§ WORK TO BE COMPLETED
Show the lines below where "grey" occurs.

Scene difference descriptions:
################
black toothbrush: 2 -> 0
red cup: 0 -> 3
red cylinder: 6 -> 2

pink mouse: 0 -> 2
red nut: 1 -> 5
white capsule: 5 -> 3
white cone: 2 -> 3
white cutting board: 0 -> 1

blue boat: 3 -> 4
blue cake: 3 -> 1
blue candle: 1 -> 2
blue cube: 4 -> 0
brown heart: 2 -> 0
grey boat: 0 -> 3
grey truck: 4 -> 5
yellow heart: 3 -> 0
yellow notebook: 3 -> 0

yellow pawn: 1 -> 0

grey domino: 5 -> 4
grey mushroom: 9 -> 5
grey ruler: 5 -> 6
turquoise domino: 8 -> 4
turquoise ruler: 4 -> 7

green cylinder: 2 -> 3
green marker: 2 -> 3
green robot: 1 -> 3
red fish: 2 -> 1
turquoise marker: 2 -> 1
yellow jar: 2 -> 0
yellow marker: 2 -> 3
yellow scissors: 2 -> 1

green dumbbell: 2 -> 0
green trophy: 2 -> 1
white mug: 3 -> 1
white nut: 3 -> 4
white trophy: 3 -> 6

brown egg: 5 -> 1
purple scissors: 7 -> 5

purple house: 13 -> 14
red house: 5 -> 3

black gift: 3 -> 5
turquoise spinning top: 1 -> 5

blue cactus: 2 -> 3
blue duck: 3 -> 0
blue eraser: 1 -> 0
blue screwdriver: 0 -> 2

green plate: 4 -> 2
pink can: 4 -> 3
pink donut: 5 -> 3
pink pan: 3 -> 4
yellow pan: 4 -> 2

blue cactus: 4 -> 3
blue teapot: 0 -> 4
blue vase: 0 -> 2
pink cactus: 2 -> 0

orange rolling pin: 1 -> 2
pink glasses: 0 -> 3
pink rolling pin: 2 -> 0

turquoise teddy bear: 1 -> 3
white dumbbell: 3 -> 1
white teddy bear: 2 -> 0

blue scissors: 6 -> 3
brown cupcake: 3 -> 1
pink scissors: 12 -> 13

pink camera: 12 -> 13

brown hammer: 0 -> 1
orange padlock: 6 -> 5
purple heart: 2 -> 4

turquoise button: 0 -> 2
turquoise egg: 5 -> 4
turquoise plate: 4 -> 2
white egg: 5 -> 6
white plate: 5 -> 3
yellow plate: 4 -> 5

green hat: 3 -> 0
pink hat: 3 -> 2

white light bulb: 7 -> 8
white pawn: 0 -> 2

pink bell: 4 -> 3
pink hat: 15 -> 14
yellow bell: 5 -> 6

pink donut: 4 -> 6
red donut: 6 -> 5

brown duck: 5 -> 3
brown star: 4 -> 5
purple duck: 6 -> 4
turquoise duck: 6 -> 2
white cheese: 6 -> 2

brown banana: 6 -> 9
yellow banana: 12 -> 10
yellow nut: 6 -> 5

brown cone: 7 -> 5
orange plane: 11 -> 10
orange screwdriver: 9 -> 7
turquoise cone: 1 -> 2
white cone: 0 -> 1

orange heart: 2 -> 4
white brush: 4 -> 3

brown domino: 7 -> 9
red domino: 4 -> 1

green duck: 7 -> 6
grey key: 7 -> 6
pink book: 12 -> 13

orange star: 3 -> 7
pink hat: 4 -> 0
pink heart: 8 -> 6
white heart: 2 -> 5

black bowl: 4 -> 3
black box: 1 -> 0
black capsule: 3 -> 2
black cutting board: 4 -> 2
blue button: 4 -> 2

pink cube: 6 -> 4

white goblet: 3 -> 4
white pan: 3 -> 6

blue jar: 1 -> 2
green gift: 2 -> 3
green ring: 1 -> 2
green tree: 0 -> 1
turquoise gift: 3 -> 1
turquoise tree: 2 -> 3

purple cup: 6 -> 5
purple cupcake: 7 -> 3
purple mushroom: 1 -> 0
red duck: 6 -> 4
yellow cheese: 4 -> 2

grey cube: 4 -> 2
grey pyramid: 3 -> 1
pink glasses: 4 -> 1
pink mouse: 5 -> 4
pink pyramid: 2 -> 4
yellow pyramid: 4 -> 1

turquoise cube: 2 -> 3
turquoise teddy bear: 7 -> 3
################
§ ANSWER AREA
grey boat: 0 -> 3
grey truck: 4 -> 5
grey domino: 5 -> 4
grey mushroom: 9 -> 5
grey ruler: 5 -> 6
grey key: 7 -> 6
grey cube: 4 -> 2
grey pyramid: 3 -> 1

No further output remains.